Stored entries
○ ○ ○ ○ ○
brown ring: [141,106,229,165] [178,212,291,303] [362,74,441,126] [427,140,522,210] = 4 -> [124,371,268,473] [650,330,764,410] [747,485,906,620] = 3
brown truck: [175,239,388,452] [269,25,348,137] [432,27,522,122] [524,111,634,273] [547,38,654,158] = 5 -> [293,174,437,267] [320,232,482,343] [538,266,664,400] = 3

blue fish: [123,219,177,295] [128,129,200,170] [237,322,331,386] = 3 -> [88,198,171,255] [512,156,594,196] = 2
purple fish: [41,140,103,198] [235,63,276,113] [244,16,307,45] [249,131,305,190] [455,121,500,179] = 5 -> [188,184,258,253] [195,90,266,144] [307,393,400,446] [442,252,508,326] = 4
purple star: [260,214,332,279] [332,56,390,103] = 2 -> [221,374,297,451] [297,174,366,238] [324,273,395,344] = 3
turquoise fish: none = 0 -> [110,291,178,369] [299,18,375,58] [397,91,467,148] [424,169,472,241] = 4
○ ○ ○ ○ ○
** Directions for this task **
Copy the lines above exactly, beginning at the line that has "brown truck: [175,239,388,452]" and stopping after the line that has "purple star: [260,214,332,279]", and omit the rest.

** Solution to this task **
brown truck: [175,239,388,452] [269,25,348,137] [432,27,522,122] [524,111,634,273] [547,38,654,158] = 5 -> [293,174,437,267] [320,232,482,343] [538,266,664,400] = 3

blue fish: [123,219,177,295] [128,129,200,170] [237,322,331,386] = 3 -> [88,198,171,255] [512,156,594,196] = 2
purple fish: [41,140,103,198] [235,63,276,113] [244,16,307,45] [249,131,305,190] [455,121,500,179] = 5 -> [188,184,258,253] [195,90,266,144] [307,393,400,446] [442,252,508,326] = 4
purple star: [260,214,332,279] [332,56,390,103] = 2 -> [221,374,297,451] [297,174,366,238] [324,273,395,344] = 3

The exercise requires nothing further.